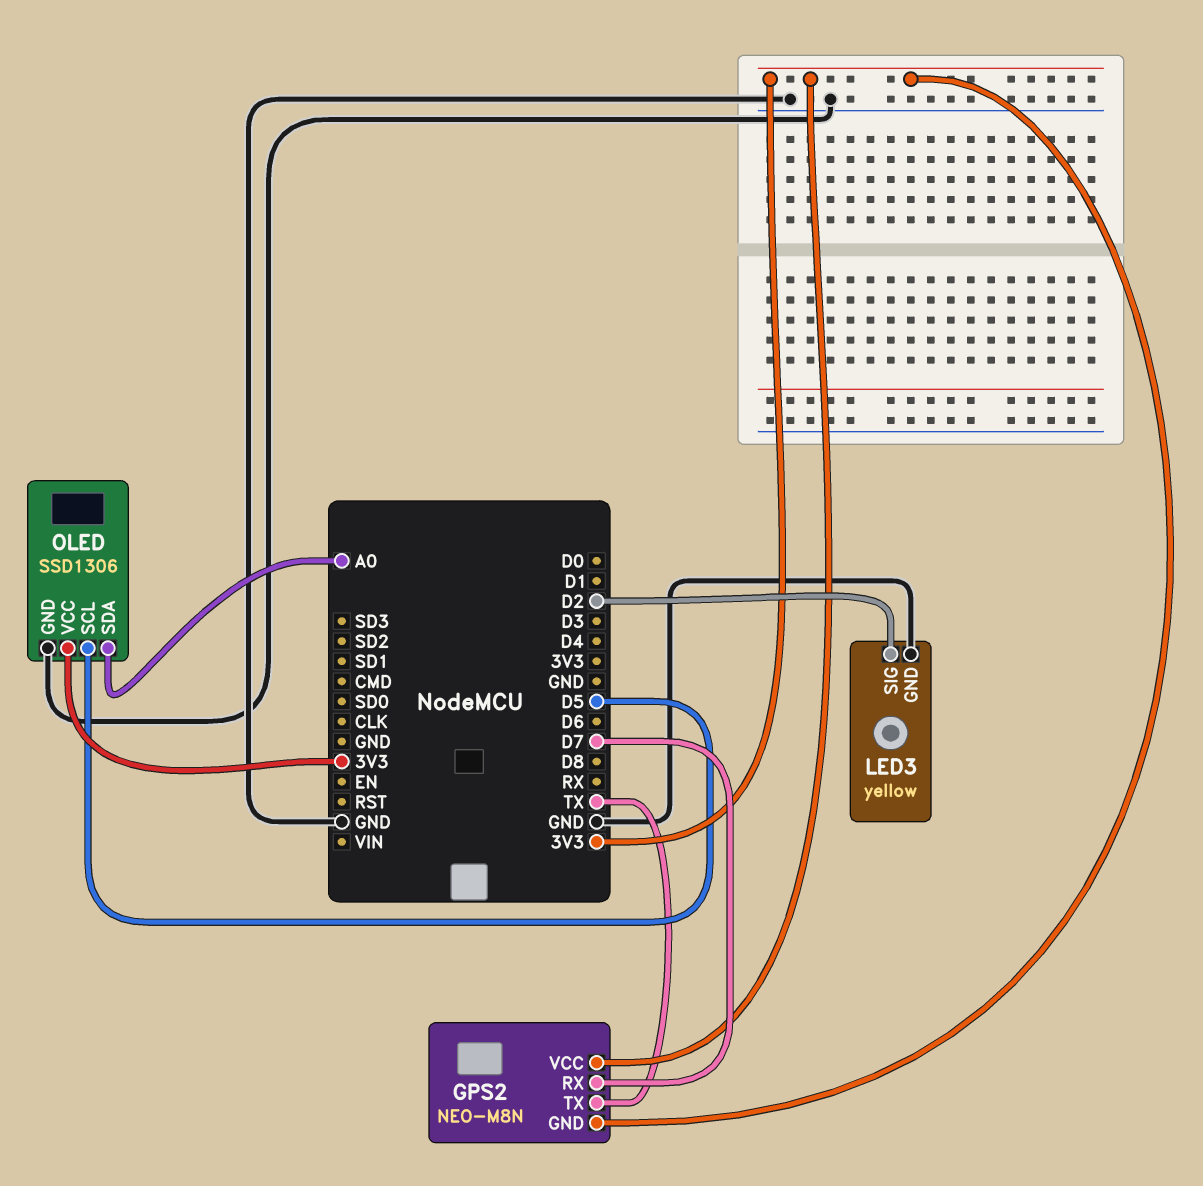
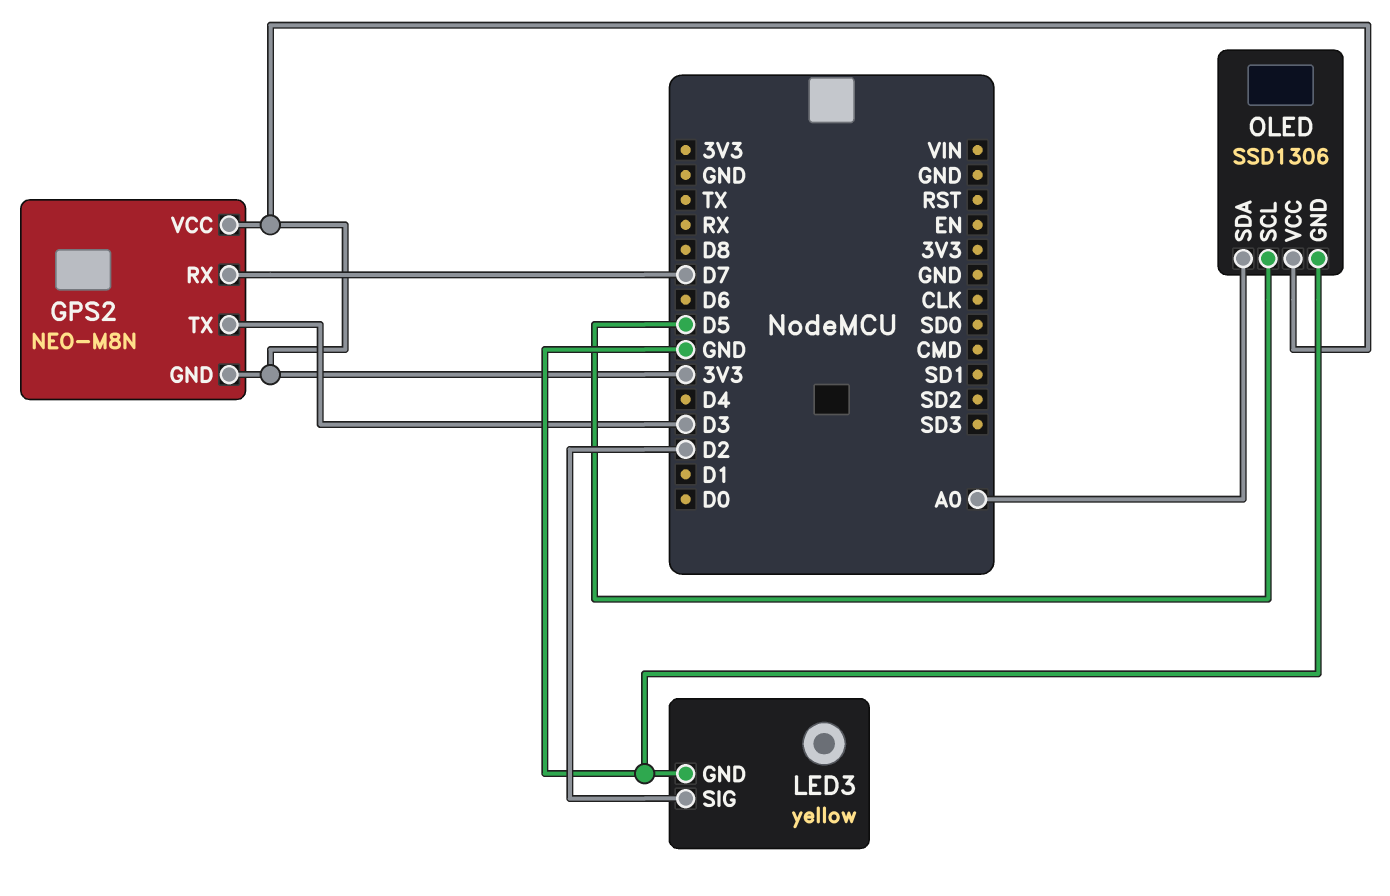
GPS2 pin TX: TX -> D3

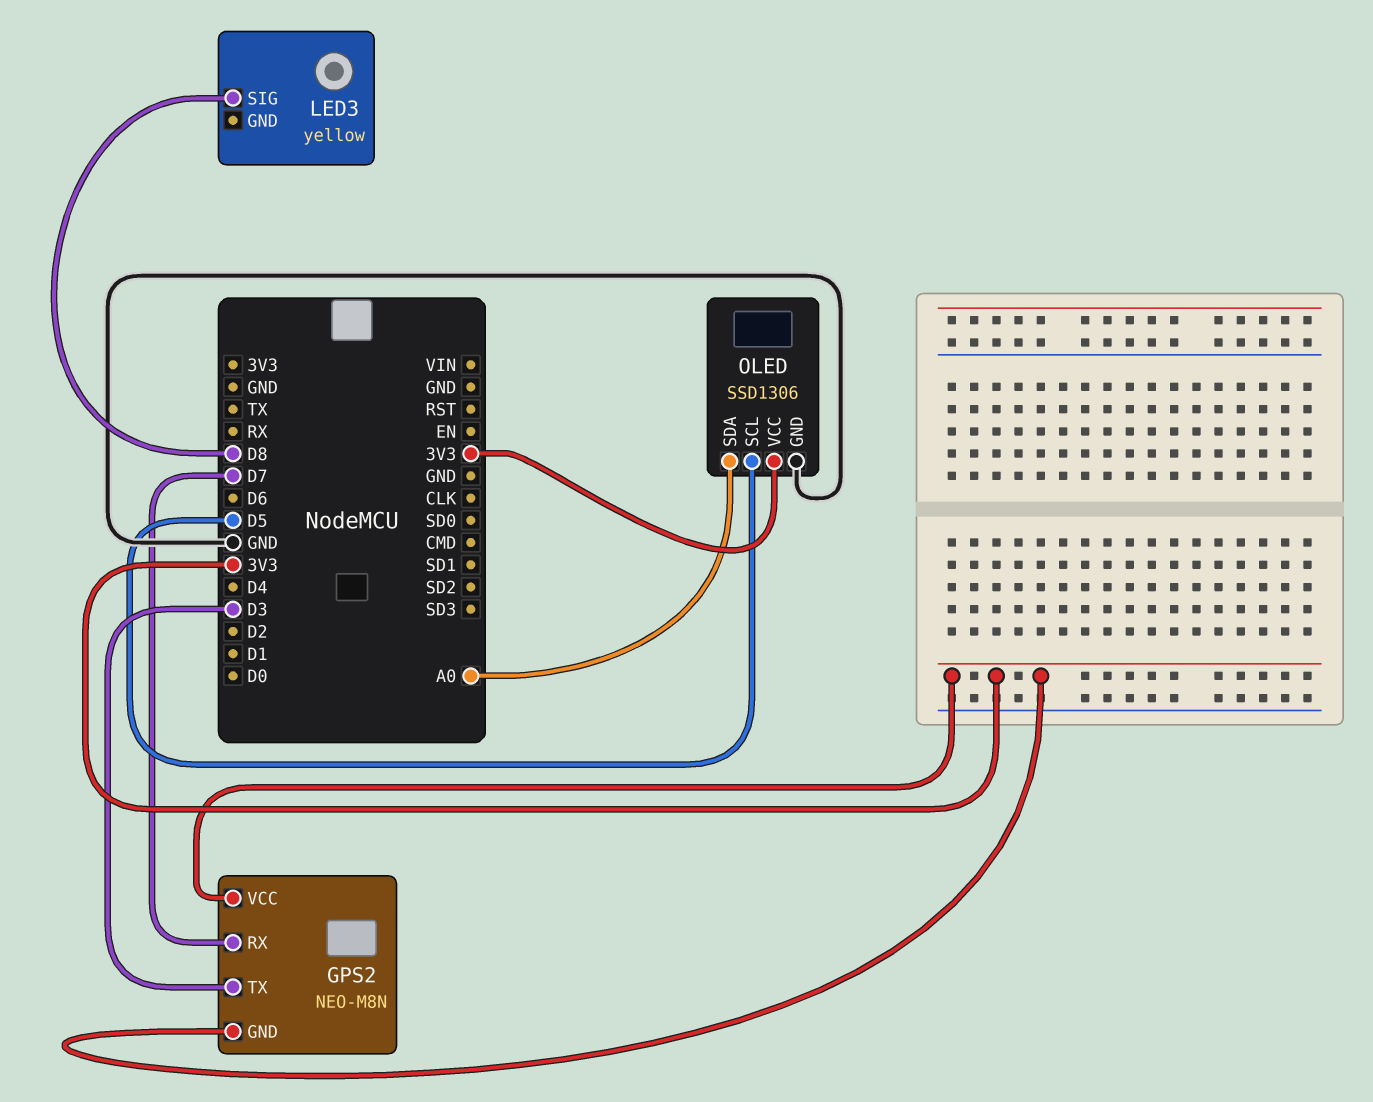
LED3 pin GND: GND -> none
LED3 pin SIG: D2 -> D8

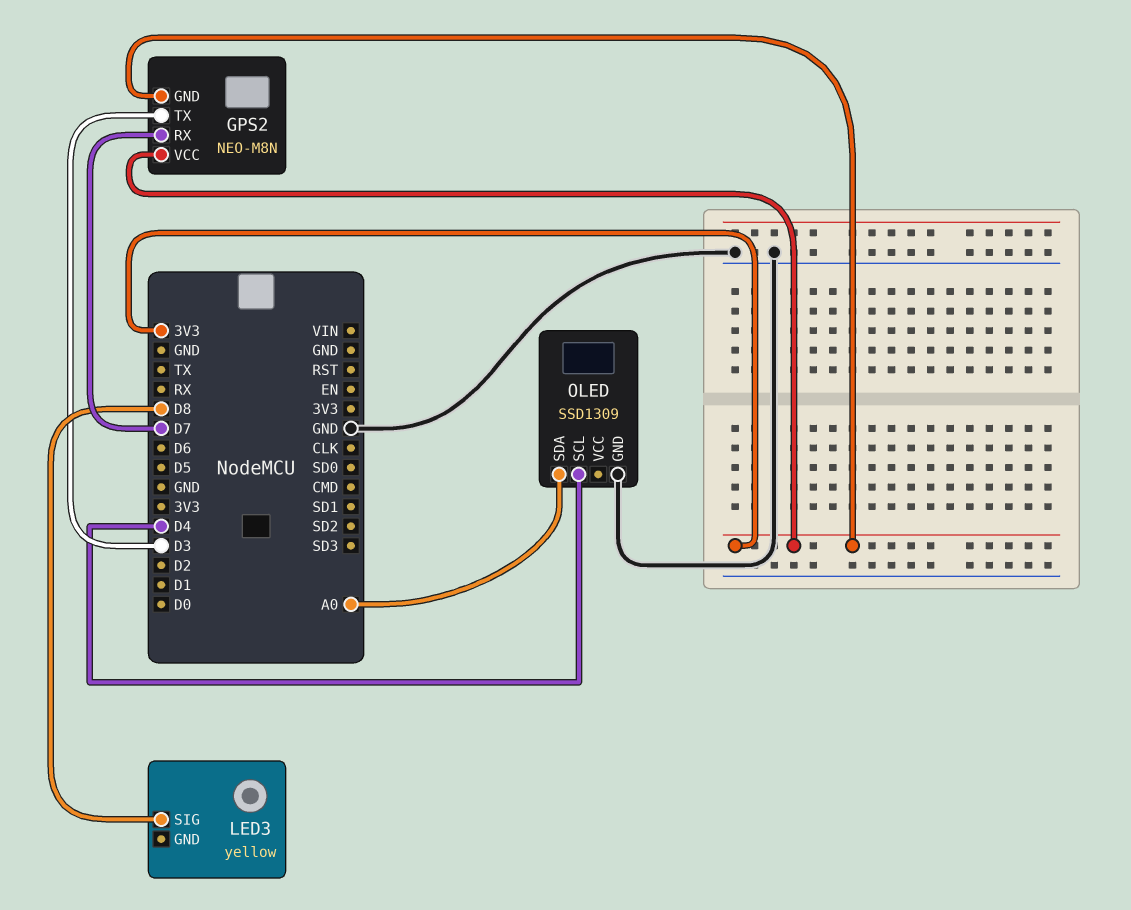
OLED: SSD1306 -> SSD1309
OLED pin SCL: D5 -> D4
OLED pin VCC: 3V3 -> none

**TASK ITEM**:
Only the lines from the line with "LED3 pin GND: GND -> none" to the bottom of the material above should be reproduced, exactly and without pictures.

**RESULT OF THIS EXERCISE**:
LED3 pin GND: GND -> none
LED3 pin SIG: D2 -> D8

OLED: SSD1306 -> SSD1309
OLED pin SCL: D5 -> D4
OLED pin VCC: 3V3 -> none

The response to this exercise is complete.